Task description =
All lines from the one containing "purple fork: 3 -> 5" through the last line of the listing below are to be copied exactly. Exclude the pictures.

:: Source information

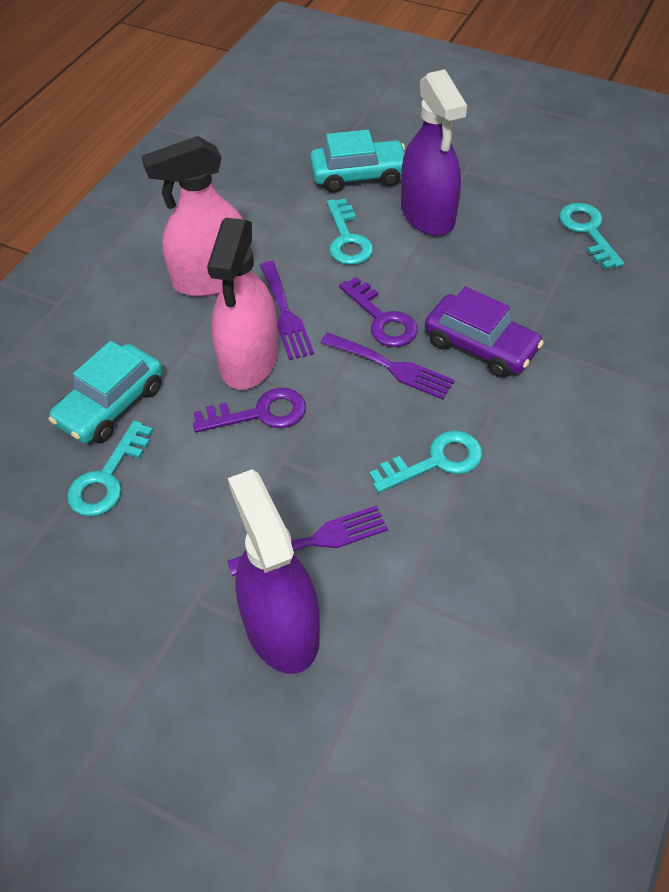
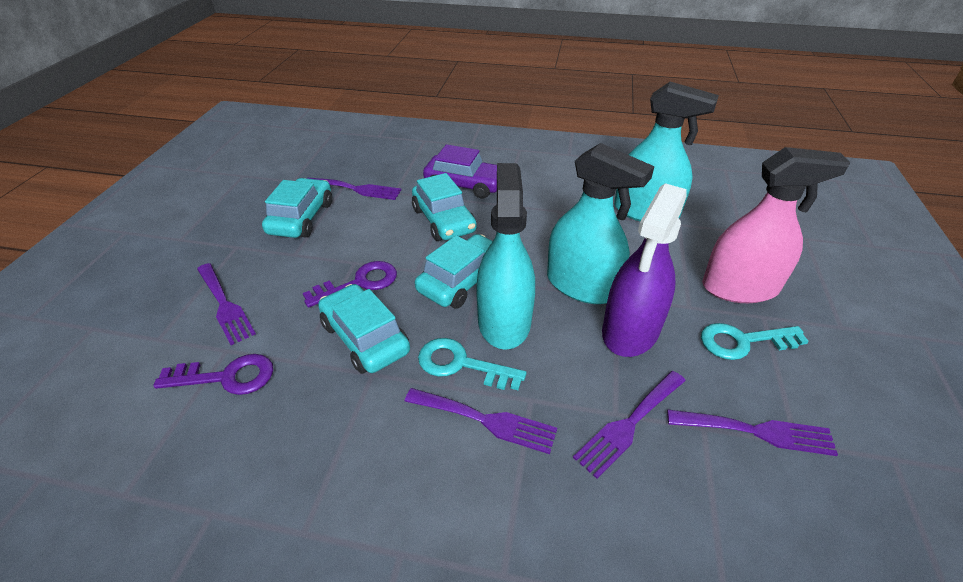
pink spray bottle: 2 -> 1
purple fork: 3 -> 5
purple spray bottle: 2 -> 1
turquoise car: 2 -> 4
turquoise key: 4 -> 2
turquoise spray bottle: 0 -> 3

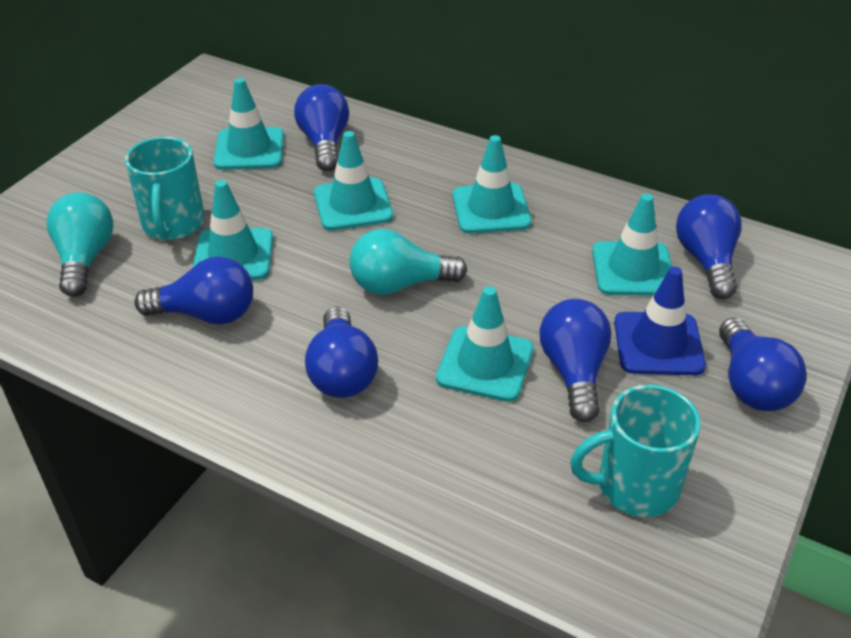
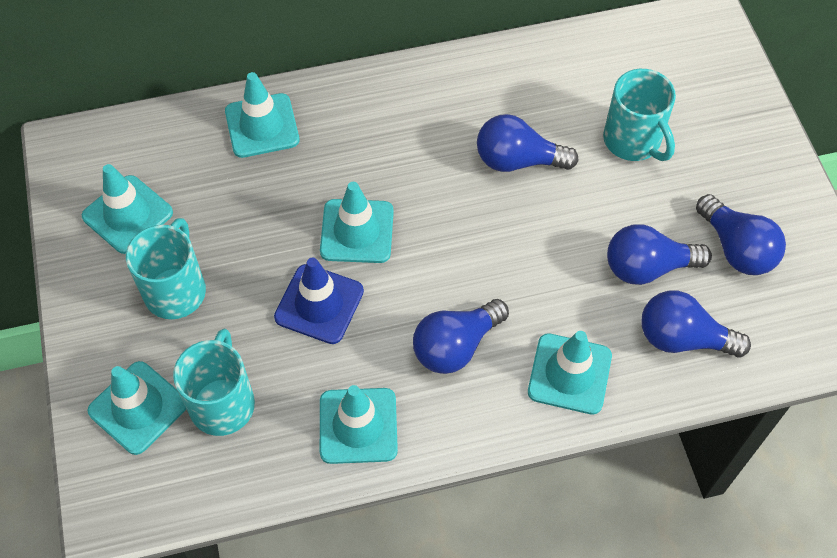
blue light bulb: 6 -> 5
turquoise light bulb: 2 -> 0
turquoise mug: 2 -> 3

::::

Answer area =
purple fork: 3 -> 5
purple spray bottle: 2 -> 1
turquoise car: 2 -> 4
turquoise key: 4 -> 2
turquoise spray bottle: 0 -> 3

blue light bulb: 6 -> 5
turquoise light bulb: 2 -> 0
turquoise mug: 2 -> 3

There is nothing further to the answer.